▼
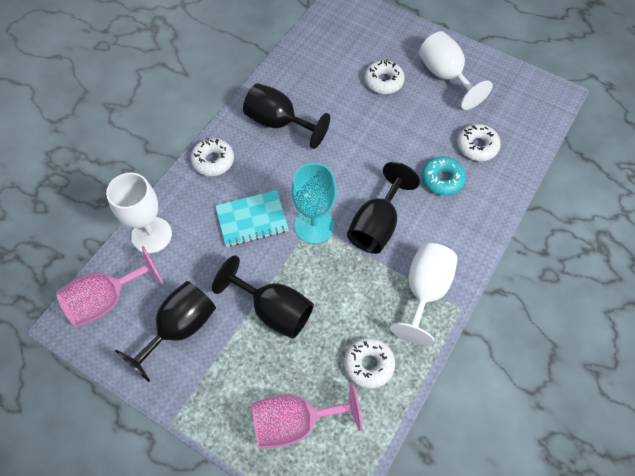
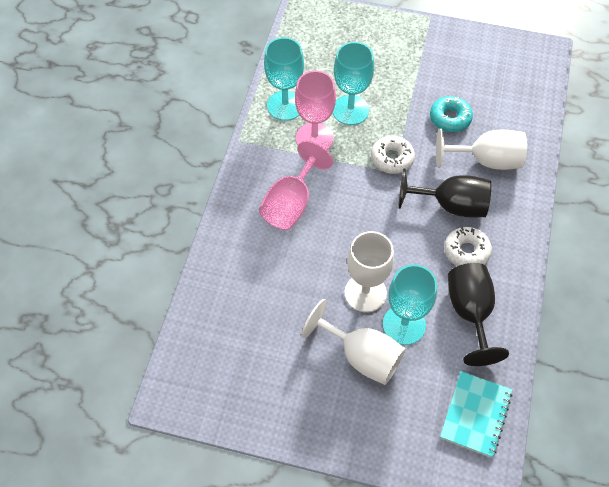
black goblet: 4 -> 2
turquoise goblet: 1 -> 3
white donut: 4 -> 2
▲
WORK TO COMPLETE: Copy the entire listing exactly but skip the pictures.

WRITTEN SOLUTION:
black goblet: 4 -> 2
turquoise goblet: 1 -> 3
white donut: 4 -> 2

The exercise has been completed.